:: EXTRACTED DATA

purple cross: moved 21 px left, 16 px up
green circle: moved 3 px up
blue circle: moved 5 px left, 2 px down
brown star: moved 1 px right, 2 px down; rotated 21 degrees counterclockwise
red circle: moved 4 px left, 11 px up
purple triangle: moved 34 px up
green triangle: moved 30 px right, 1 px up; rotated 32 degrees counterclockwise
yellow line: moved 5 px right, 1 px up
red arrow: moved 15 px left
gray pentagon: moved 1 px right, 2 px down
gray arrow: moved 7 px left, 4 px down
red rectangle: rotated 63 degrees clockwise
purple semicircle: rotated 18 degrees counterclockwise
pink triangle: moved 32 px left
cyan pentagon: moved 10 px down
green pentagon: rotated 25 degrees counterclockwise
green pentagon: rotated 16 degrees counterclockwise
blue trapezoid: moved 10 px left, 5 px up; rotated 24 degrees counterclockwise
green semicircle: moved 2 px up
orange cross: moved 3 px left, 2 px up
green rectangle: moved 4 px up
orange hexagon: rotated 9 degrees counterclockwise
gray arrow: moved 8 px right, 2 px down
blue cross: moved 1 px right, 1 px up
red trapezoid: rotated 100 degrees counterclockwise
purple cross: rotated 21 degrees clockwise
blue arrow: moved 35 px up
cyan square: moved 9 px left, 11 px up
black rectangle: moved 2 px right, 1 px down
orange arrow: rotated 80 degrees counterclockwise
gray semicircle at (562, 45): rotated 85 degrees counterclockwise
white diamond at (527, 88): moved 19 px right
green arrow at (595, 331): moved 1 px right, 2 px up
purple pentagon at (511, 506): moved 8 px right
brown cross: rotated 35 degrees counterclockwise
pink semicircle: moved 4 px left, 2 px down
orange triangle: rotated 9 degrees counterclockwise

::::

# EXERCISE AIM
Reproduce every line of the records above verbatim, from the first line to the last.

# PROBLEM SOLUTION
purple cross: moved 21 px left, 16 px up
green circle: moved 3 px up
blue circle: moved 5 px left, 2 px down
brown star: moved 1 px right, 2 px down; rotated 21 degrees counterclockwise
red circle: moved 4 px left, 11 px up
purple triangle: moved 34 px up
green triangle: moved 30 px right, 1 px up; rotated 32 degrees counterclockwise
yellow line: moved 5 px right, 1 px up
red arrow: moved 15 px left
gray pentagon: moved 1 px right, 2 px down
gray arrow: moved 7 px left, 4 px down
red rectangle: rotated 63 degrees clockwise
purple semicircle: rotated 18 degrees counterclockwise
pink triangle: moved 32 px left
cyan pentagon: moved 10 px down
green pentagon: rotated 25 degrees counterclockwise
green pentagon: rotated 16 degrees counterclockwise
blue trapezoid: moved 10 px left, 5 px up; rotated 24 degrees counterclockwise
green semicircle: moved 2 px up
orange cross: moved 3 px left, 2 px up
green rectangle: moved 4 px up
orange hexagon: rotated 9 degrees counterclockwise
gray arrow: moved 8 px right, 2 px down
blue cross: moved 1 px right, 1 px up
red trapezoid: rotated 100 degrees counterclockwise
purple cross: rotated 21 degrees clockwise
blue arrow: moved 35 px up
cyan square: moved 9 px left, 11 px up
black rectangle: moved 2 px right, 1 px down
orange arrow: rotated 80 degrees counterclockwise
gray semicircle at (562, 45): rotated 85 degrees counterclockwise
white diamond at (527, 88): moved 19 px right
green arrow at (595, 331): moved 1 px right, 2 px up
purple pentagon at (511, 506): moved 8 px right
brown cross: rotated 35 degrees counterclockwise
pink semicircle: moved 4 px left, 2 px down
orange triangle: rotated 9 degrees counterclockwise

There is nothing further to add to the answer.